What you should do
All entries below need to be written out exactly, but without their pictures.

(Information supplied Opens)

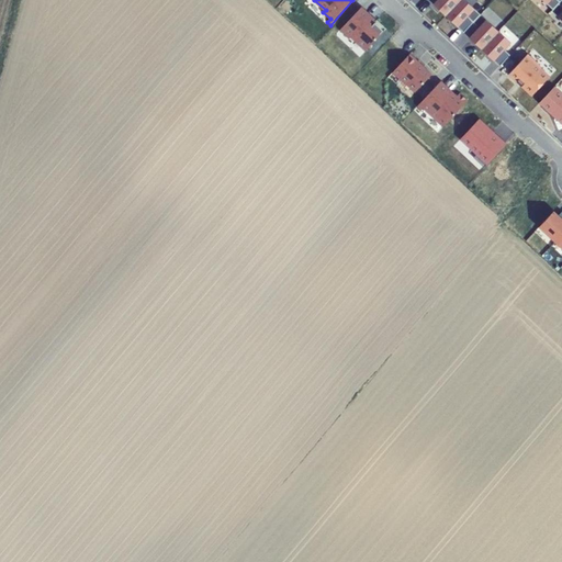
[(460,0),(429,0),(446,15),(460,0)]
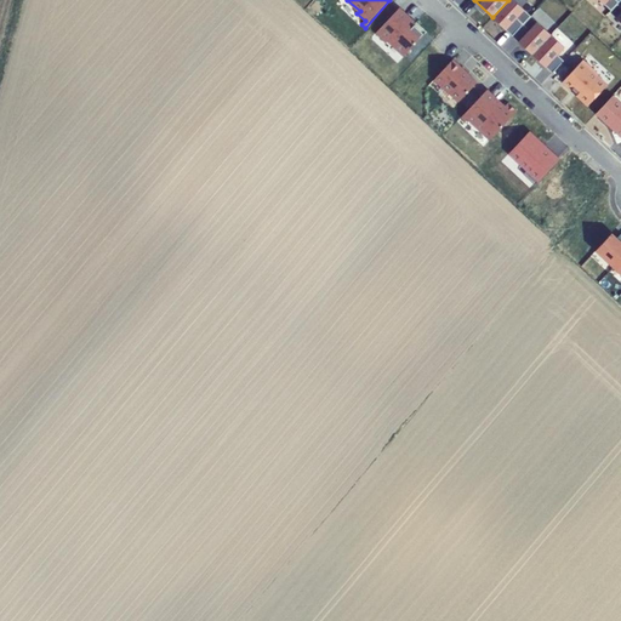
[(533,16),(514,0),(508,0),(493,17),(512,35),(533,17),(533,16)]
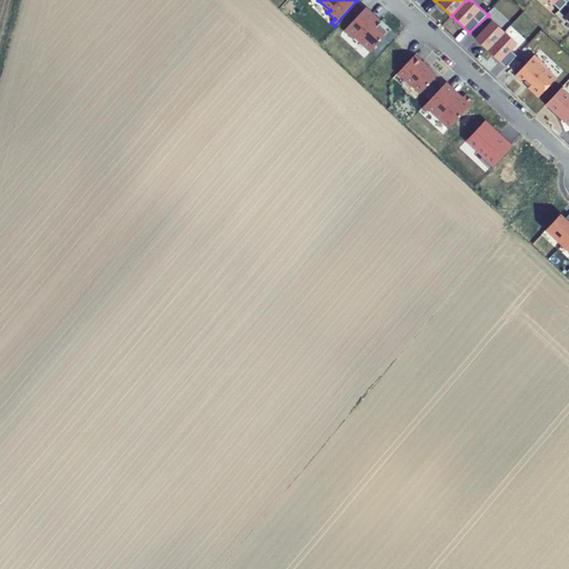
[(568,0),(548,0),(568,20),(568,0)]
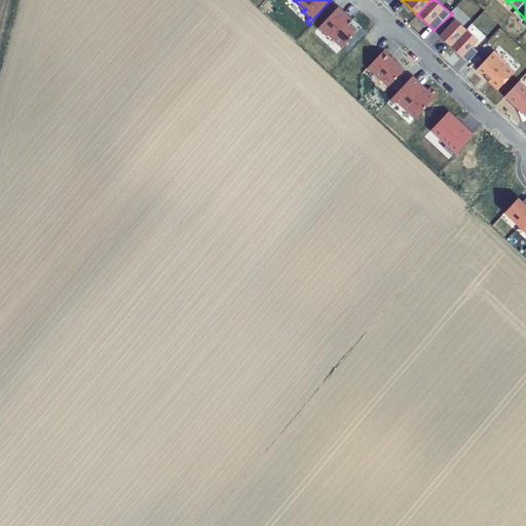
[(337,7),(318,28),(327,36),(329,34),(343,46),(362,27),(352,19),(351,20),(337,7)]
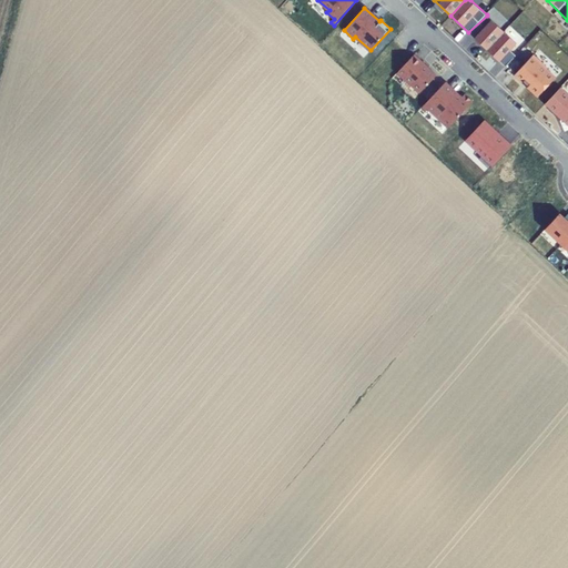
[(505,31),(487,16),(468,32),(488,50),(505,31)]
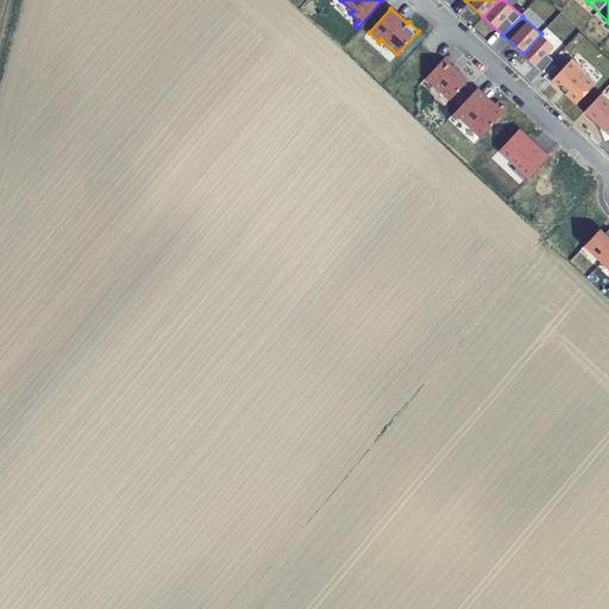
[(554,45),(541,33),(523,54),(541,71),(553,60),(547,54),(554,45)]
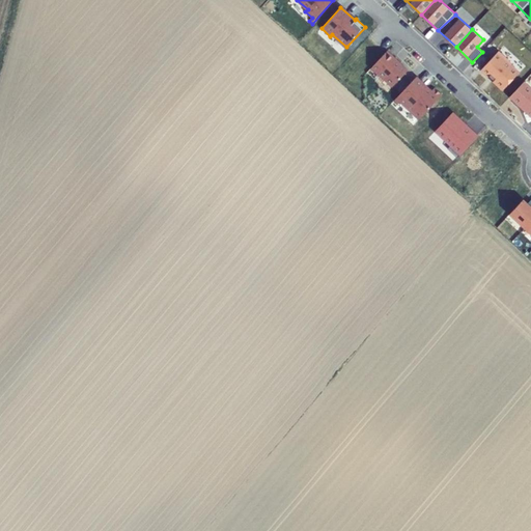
[(408,71),(387,52),(371,68),(379,76),(381,74),(394,86),(408,71)]
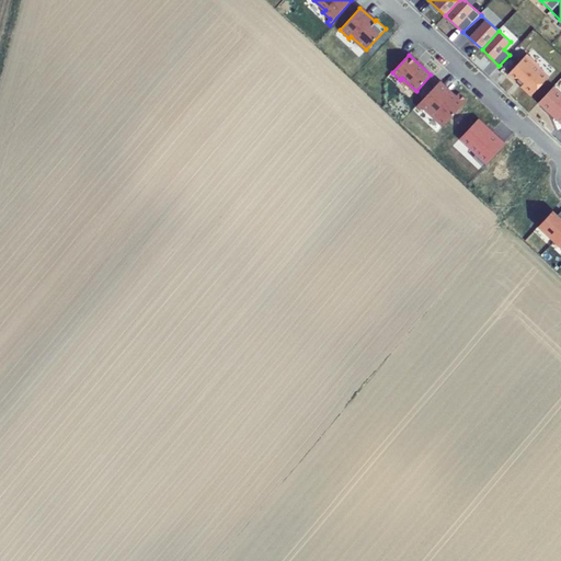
[(539,66),(526,55),(510,72),(533,95),(550,76),(539,66)]
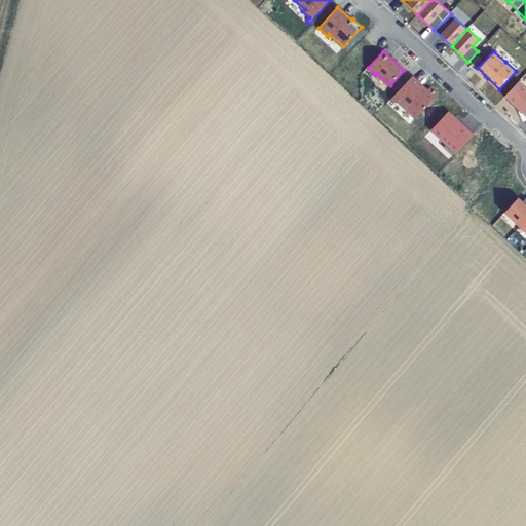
[(412,77),(390,100),(393,103),(397,100),(416,117),(438,94),(430,86),(426,90),(412,77)]
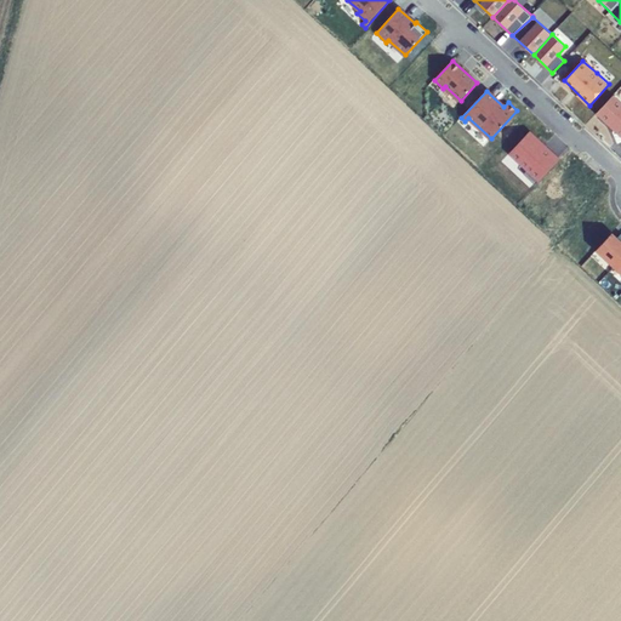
[(620,103),(613,96),(597,113),(620,135),(620,103)]
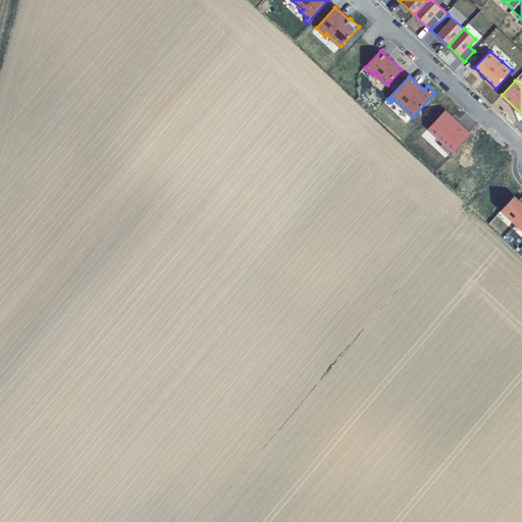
[(470,135),(445,112),(428,129),(445,144),(440,146),(451,155),(470,135)]
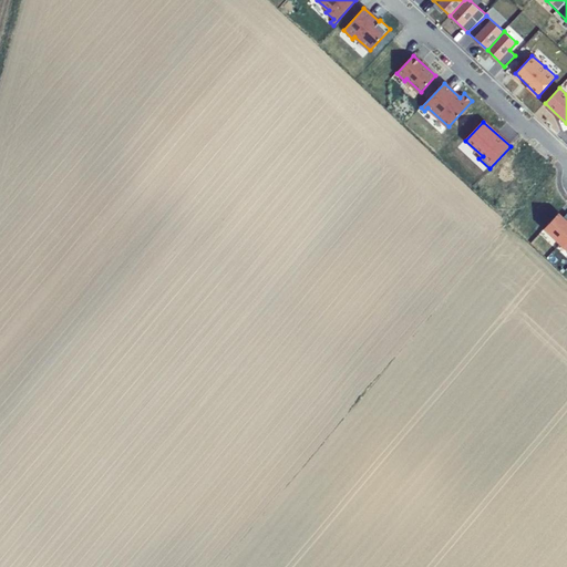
[(558,213),(545,227),(560,243),(566,235),(566,220),(566,219),(566,213),(564,217),(558,213)]
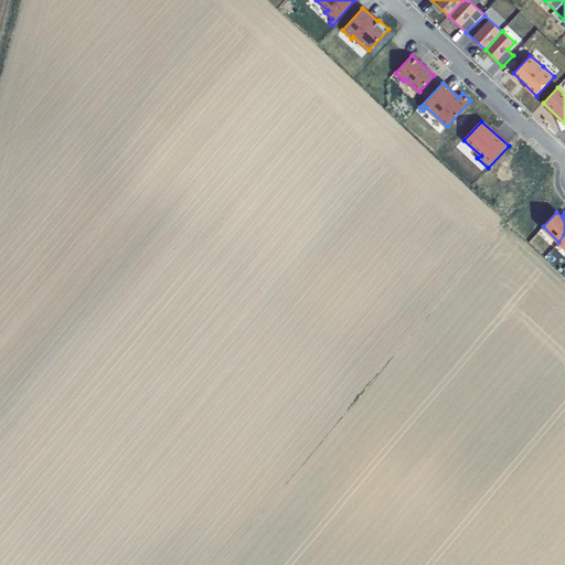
All buildings are outlined.
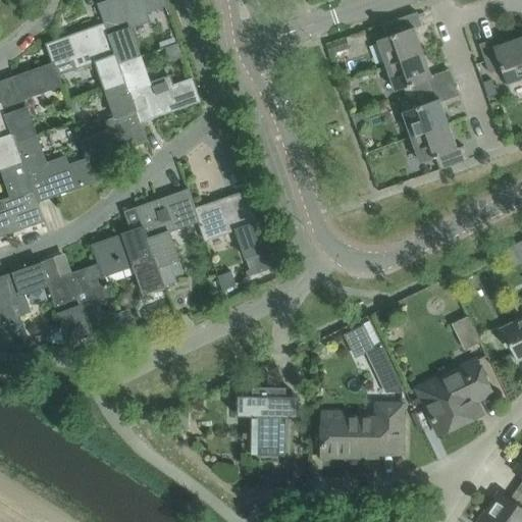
[(147,12),(166,5),(163,0),(114,0),(100,5),(99,4),(98,4),(105,24),(119,63),(141,56),(131,28),(150,21),(147,12)]
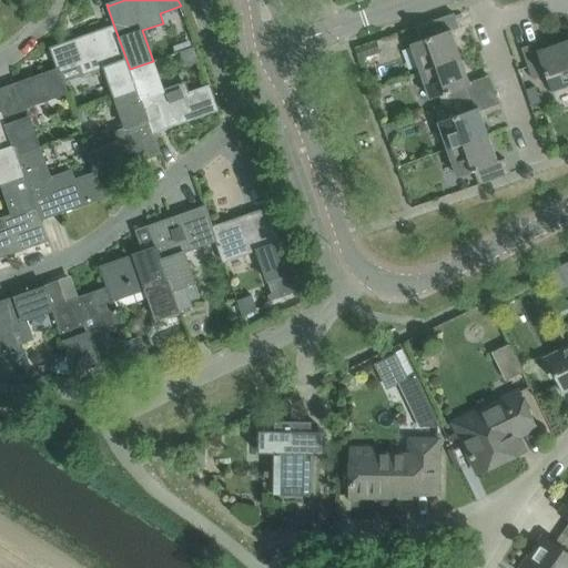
[(421,71),(460,58),(452,30),(459,28),(454,13),(415,27),(419,40),(411,43),(421,71)]
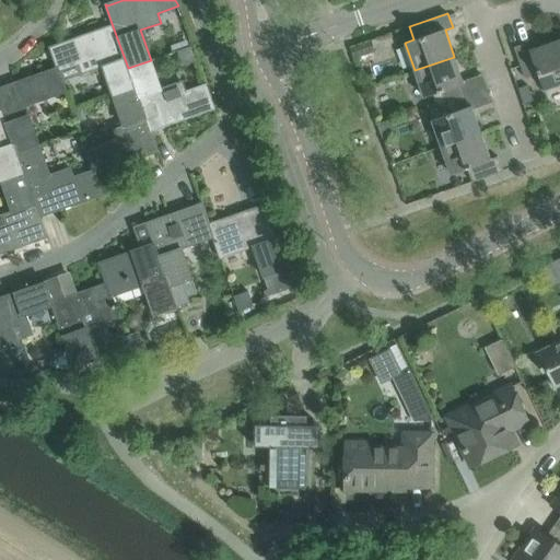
[(136,88),(128,68),(113,26),(93,34),(92,32),(49,47),(57,68),(58,71),(78,65),(82,73),(102,66),(113,96),(136,88)]
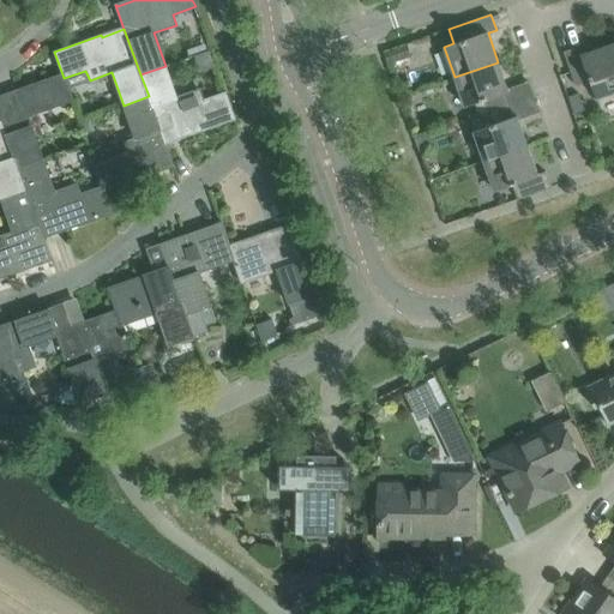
[(409,53),(405,44),(385,52),(389,64),(408,56),(409,53)]
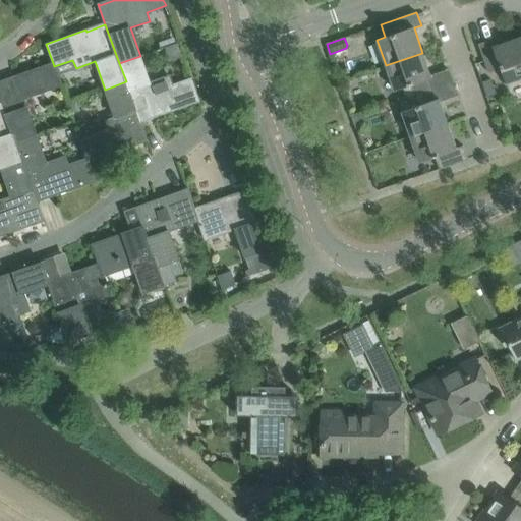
[(506,83),(520,77),(520,47),(518,38),(494,46),(491,39),(478,44),(488,72),(501,68),(506,83)]
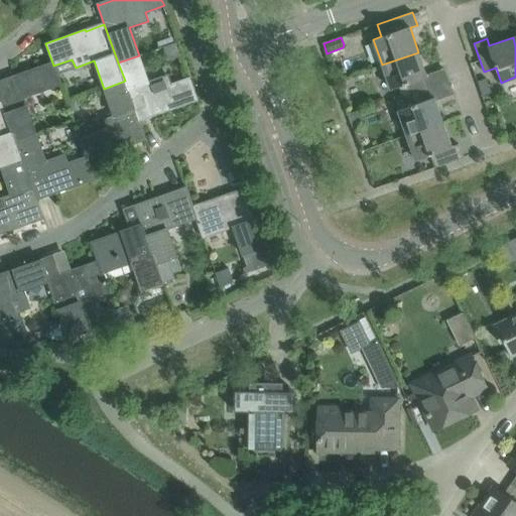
[(418,52),(382,65),(391,90),(398,87),(401,98),(426,89),(423,79),(427,77),(418,52)]
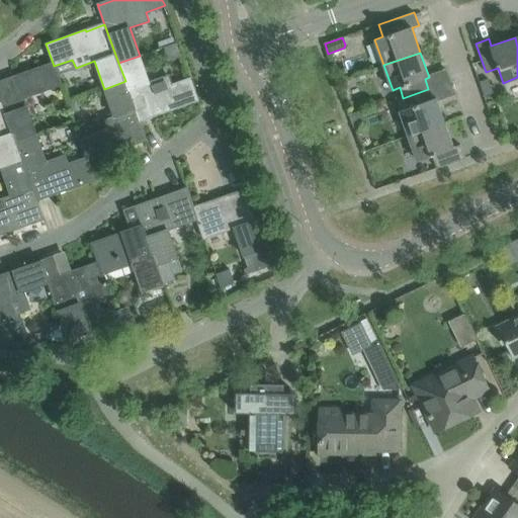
[(198,100),(190,78),(171,85),(168,76),(149,83),(140,56),(118,63),(125,81),(140,121),(147,140),(140,119),(158,113),(159,114),(198,100)]
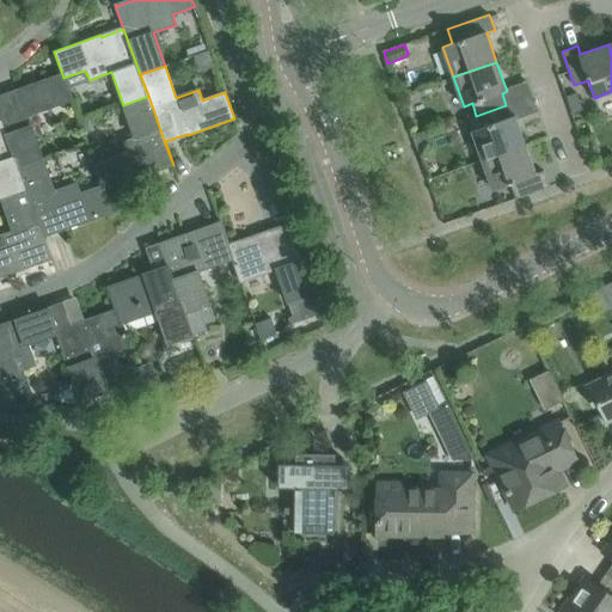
[(72,101),(63,78),(62,74),(17,90),(18,92),(0,97),(0,117),(2,122),(18,169),(44,160),(29,116),(72,101)]
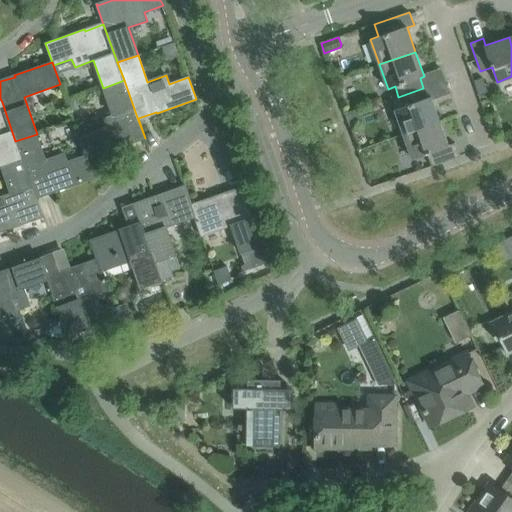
[(144,139),(145,138),(138,120),(124,80),(103,88),(112,115),(103,118),(106,127),(78,137),(85,157),(87,159),(125,145),(125,144),(143,137),(144,139)]
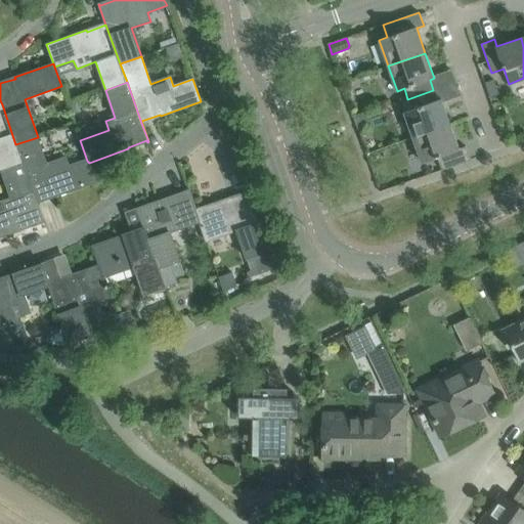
[(411,110),(404,112),(412,137),(413,138),(450,125),(450,124),(441,99),(437,100),(433,90),(407,99),(411,110)]
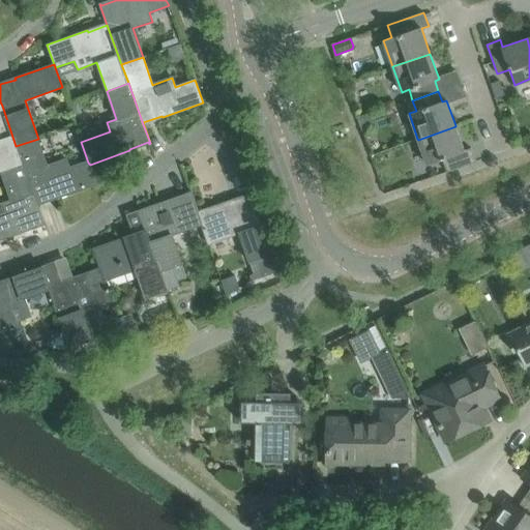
[(23,165),(16,146),(2,106),(0,107),(0,170),(1,173),(23,165)]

(Information supplied Closes)

Written response
[(460,0),(429,0),(446,15),(460,0)]
[(533,16),(514,0),(508,0),(493,17),(512,35),(533,17),(533,16)]
[(568,0),(548,0),(568,20),(568,0)]
[(337,7),(318,28),(327,36),(329,34),(343,46),(362,27),(352,19),(351,20),(337,7)]
[(505,31),(487,16),(468,32),(488,50),(505,31)]
[(554,45),(541,33),(523,54),(541,71),(553,60),(547,54),(554,45)]
[(408,71),(387,52),(371,68),(379,76),(381,74),(394,86),(408,71)]
[(539,66),(526,55),(510,72),(533,95),(550,76),(539,66)]
[(412,77),(390,100),(393,103),(397,100),(416,117),(438,94),(430,86),(426,90),(412,77)]
[(620,103),(613,96),(597,113),(620,135),(620,103)]
[(470,135),(445,112),(428,129),(445,144),(440,146),(451,155),(470,135)]
[(558,213),(545,227),(560,243),(566,235),(566,220),(566,219),(566,213),(564,217),(558,213)]
All buildings are outlined.
[(147,12),(166,5),(163,0),(114,0),(100,5),(99,4),(98,4),(105,24),(119,63),(141,56),(131,28),(150,21),(147,12)]
[(421,71),(460,58),(452,30),(459,28),(454,13),(415,27),(419,40),(411,43),(421,71)]
[(136,88),(128,68),(113,26),(93,34),(92,32),(49,47),(57,68),(58,71),(78,65),(82,73),(102,66),(113,96),(136,88)]
[(409,53),(405,44),(385,52),(389,64),(408,56),(409,53)]
[(506,83),(520,77),(520,47),(518,38),(494,46),(491,39),(478,44),(488,72),(501,68),(506,83)]
[(418,52),(382,65),(391,90),(398,87),(401,98),(426,89),(423,79),(427,77),(418,52)]
[(198,100),(190,78),(171,85),(168,76),(149,83),(140,56),(118,63),(125,81),(140,121),(147,140),(140,119),(158,113),(159,114),(198,100)]
[(72,101),(63,78),(62,74),(17,90),(18,92),(0,97),(0,117),(2,122),(18,169),(44,160),(29,116),(72,101)]
[(144,139),(145,138),(138,120),(124,80),(103,88),(112,115),(103,118),(106,127),(78,137),(85,157),(87,159),(125,145),(125,144),(143,137),(144,139)]
[(411,110),(404,112),(412,137),(413,138),(450,125),(450,124),(441,99),(437,100),(433,90),(407,99),(411,110)]
[(23,165),(16,146),(2,106),(0,107),(0,170),(1,173),(23,165)]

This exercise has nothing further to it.